What you are asked to do: From the line with "pink cone G6 level 1 -> pink cone H1 level 2" to the final line of the records, every line is to be duplicated exactly, both of those lines included.

+-------+

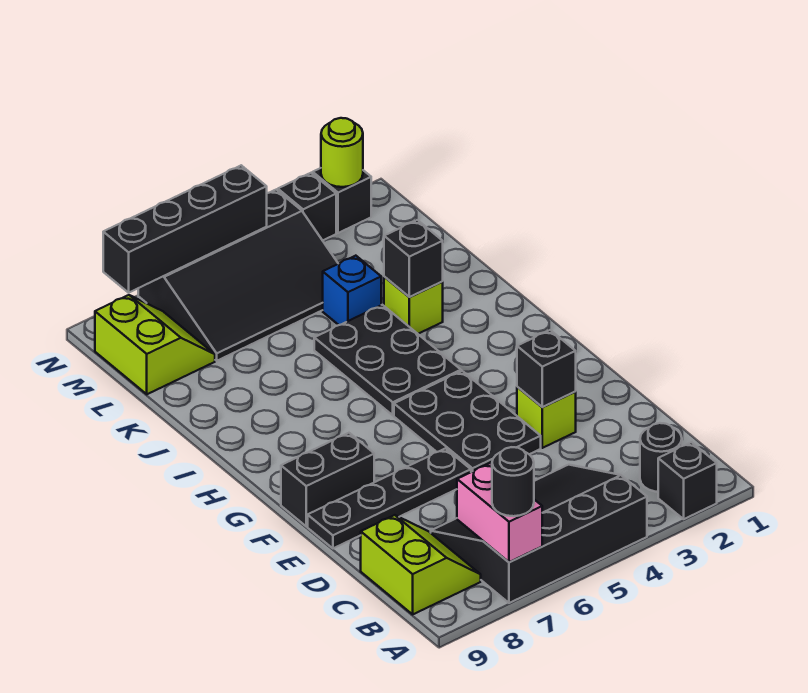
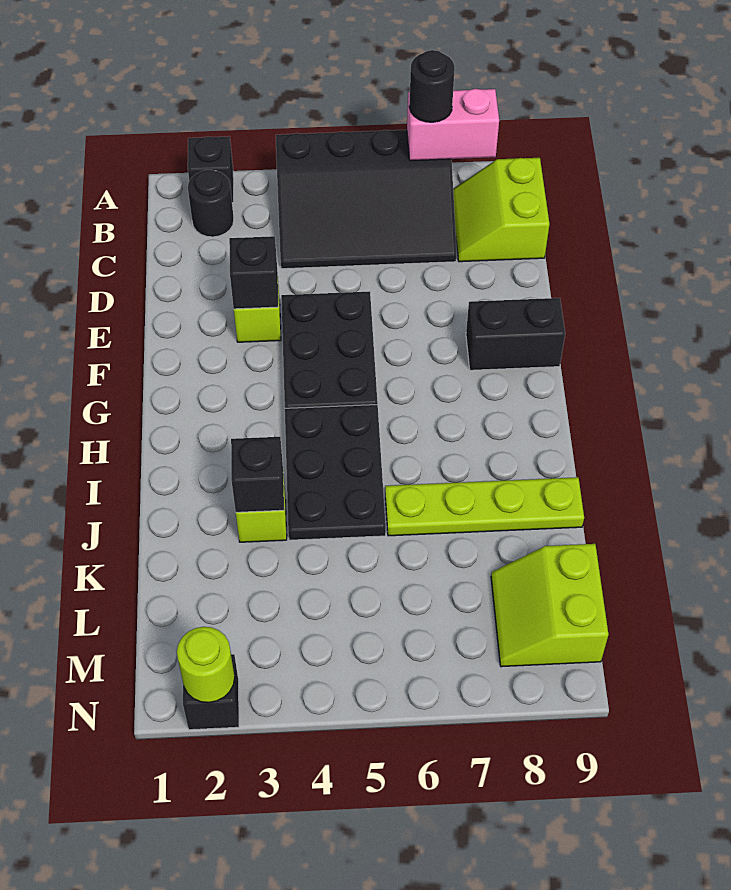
pink brick A7:B7 level 2 -> pink brick A7:A8 level 2
black plate E6:E9 level 1 -> none
none -> lime plate J6:J9 level 1
blue brick K4 level 1 -> none
black slope L4:N7 level 1 top N -> none
black brick N3 level 1 -> none
black brick N5:N8 level 2 -> none

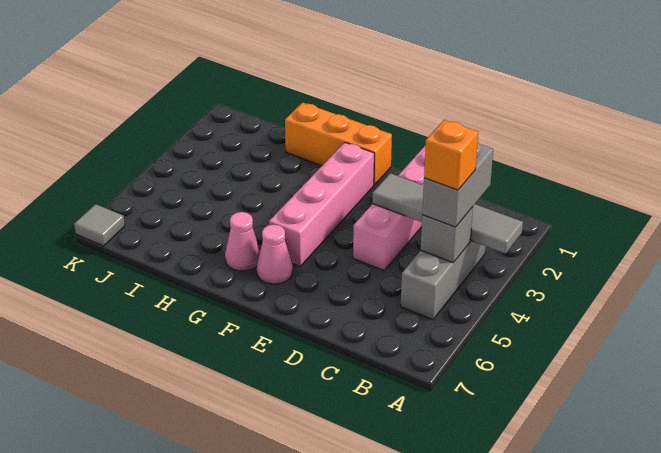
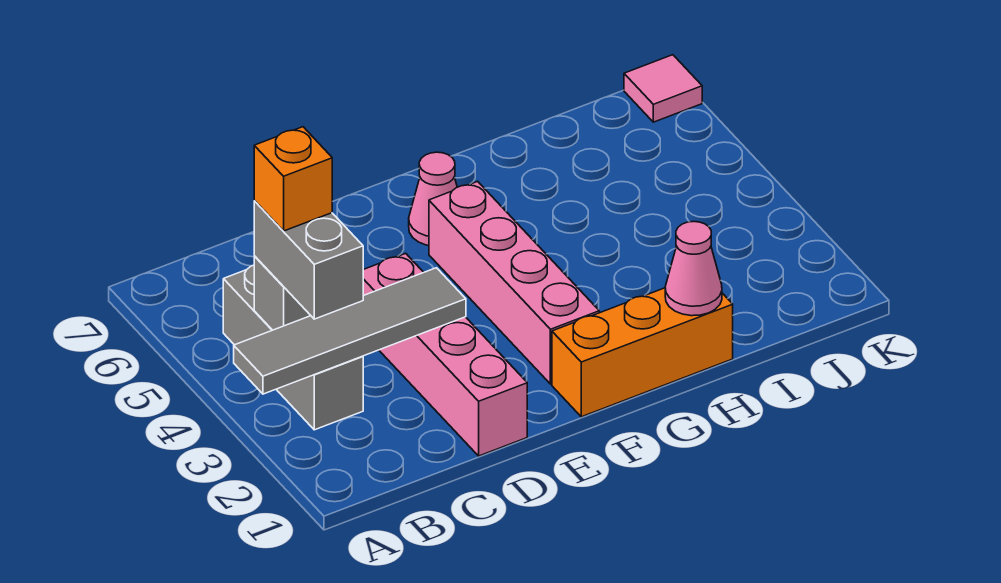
pink cone G6 level 1 -> pink cone H1 level 2
grey tile K7 level 1 -> pink tile K7 level 1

+-------+

Solution to the exercise:
pink cone G6 level 1 -> pink cone H1 level 2
grey tile K7 level 1 -> pink tile K7 level 1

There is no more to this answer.